- **Scene edit records**
--------
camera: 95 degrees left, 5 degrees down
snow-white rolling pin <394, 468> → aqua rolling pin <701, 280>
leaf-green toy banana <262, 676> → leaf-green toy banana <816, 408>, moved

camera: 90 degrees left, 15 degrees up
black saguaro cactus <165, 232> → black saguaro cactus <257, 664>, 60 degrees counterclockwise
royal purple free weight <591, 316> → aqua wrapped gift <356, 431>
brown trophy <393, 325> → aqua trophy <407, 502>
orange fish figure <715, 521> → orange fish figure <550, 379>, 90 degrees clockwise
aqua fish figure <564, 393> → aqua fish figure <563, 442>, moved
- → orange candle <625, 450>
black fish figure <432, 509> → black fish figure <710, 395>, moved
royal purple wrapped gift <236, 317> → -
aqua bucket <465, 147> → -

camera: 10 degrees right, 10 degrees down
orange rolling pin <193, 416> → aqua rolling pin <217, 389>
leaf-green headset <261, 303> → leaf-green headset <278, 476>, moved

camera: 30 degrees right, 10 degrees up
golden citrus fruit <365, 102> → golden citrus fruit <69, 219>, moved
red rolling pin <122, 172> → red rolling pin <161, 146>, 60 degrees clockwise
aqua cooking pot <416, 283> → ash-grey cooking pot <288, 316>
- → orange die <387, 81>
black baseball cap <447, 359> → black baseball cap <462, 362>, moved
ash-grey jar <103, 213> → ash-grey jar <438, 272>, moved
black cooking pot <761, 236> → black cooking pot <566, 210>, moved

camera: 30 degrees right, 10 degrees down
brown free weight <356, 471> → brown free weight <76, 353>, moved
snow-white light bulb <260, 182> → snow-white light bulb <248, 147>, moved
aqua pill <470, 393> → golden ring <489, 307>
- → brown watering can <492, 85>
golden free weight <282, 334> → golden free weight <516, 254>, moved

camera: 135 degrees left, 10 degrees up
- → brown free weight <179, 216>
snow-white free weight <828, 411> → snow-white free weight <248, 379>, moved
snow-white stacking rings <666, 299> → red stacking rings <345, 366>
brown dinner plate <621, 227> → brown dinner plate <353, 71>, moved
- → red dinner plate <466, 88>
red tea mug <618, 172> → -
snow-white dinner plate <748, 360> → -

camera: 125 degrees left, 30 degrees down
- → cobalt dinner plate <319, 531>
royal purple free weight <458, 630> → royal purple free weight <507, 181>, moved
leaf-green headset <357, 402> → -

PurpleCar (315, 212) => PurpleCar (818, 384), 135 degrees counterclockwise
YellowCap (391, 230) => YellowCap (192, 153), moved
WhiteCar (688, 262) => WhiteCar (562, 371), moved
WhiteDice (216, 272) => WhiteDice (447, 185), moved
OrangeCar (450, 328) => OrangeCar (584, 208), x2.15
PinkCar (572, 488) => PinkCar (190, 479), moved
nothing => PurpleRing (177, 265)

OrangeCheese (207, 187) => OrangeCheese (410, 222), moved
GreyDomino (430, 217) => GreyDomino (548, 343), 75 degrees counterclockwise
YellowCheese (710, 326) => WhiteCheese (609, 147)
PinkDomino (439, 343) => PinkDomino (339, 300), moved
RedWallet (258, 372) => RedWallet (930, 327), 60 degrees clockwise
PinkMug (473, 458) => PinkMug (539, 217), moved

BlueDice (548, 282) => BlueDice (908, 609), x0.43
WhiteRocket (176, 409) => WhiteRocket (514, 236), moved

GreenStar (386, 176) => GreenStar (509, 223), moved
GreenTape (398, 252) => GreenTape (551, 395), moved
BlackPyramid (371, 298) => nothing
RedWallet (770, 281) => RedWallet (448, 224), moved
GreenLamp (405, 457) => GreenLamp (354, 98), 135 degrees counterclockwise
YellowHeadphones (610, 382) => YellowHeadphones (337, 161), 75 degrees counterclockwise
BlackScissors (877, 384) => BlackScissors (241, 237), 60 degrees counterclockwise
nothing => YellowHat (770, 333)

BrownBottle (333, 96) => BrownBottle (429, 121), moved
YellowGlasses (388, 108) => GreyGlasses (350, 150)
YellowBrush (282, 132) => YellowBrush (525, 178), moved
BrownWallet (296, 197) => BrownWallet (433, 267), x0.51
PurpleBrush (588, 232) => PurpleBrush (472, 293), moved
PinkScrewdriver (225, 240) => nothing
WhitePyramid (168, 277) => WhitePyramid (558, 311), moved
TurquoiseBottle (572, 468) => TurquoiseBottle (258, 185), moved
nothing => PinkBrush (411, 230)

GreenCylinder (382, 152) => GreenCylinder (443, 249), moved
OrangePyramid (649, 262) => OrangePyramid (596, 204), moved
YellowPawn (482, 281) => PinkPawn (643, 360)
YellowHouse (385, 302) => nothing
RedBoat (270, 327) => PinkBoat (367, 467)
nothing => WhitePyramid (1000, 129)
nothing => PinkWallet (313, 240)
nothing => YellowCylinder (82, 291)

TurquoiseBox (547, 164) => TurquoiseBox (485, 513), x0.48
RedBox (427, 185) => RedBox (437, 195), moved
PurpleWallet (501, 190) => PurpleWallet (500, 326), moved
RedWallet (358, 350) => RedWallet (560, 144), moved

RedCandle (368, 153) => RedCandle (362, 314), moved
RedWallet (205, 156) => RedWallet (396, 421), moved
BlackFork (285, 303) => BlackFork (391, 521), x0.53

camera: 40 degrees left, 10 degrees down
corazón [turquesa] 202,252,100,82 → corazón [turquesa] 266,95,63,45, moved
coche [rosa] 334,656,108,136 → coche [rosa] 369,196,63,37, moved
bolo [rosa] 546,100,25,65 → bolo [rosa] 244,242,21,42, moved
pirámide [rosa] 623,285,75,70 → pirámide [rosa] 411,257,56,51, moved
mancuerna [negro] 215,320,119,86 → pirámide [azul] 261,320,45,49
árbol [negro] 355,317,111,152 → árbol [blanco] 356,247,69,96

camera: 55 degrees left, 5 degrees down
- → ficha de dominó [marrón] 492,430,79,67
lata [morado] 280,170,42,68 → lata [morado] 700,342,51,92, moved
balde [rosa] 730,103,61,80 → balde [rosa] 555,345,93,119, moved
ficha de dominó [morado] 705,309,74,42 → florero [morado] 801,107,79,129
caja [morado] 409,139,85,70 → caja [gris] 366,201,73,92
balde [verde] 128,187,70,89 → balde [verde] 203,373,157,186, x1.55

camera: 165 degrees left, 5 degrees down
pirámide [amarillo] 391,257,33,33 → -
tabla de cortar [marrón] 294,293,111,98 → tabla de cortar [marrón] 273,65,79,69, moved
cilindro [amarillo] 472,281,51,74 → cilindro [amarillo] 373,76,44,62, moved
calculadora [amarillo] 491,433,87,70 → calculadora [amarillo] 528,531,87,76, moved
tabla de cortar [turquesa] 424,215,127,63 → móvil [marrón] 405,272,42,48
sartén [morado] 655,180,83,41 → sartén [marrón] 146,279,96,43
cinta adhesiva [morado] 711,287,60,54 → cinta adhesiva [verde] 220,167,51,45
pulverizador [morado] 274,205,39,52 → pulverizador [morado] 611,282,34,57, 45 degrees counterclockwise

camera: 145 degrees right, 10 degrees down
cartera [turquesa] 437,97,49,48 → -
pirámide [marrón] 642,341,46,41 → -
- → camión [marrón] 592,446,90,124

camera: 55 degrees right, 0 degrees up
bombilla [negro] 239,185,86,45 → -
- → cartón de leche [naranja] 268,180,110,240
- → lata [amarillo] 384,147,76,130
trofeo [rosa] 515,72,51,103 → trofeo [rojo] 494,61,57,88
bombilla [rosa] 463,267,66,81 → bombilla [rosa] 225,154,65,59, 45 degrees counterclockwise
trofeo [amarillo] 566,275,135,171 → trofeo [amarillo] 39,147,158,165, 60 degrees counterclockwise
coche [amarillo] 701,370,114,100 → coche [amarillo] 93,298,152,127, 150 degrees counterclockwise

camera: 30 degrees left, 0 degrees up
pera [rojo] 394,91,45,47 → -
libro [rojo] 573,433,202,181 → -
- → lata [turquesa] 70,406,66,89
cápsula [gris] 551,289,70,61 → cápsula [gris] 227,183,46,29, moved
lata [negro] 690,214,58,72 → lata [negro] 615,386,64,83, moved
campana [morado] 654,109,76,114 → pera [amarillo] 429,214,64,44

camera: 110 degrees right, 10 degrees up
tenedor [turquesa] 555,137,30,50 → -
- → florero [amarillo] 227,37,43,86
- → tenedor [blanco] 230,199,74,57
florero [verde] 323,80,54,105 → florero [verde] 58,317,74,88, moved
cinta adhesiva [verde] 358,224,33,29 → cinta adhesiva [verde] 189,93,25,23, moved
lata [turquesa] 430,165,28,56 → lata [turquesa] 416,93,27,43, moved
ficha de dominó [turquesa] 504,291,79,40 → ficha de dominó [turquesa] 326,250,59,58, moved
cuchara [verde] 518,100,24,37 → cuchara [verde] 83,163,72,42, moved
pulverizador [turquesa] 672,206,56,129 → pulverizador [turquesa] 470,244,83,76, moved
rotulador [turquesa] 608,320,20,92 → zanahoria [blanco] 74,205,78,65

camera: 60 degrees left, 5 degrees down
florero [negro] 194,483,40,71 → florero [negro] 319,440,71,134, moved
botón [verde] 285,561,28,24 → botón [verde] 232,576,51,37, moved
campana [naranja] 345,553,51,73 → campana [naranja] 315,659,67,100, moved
--------
As listed above, the lines from the line with "bolo [rosa] 546,100,25,65" to the line with "mancuerna [negro] 215,320,119,86" are to be echoed exactly, with both ends included and nothing added.

bolo [rosa] 546,100,25,65 → bolo [rosa] 244,242,21,42, moved
pirámide [rosa] 623,285,75,70 → pirámide [rosa] 411,257,56,51, moved
mancuerna [negro] 215,320,119,86 → pirámide [azul] 261,320,45,49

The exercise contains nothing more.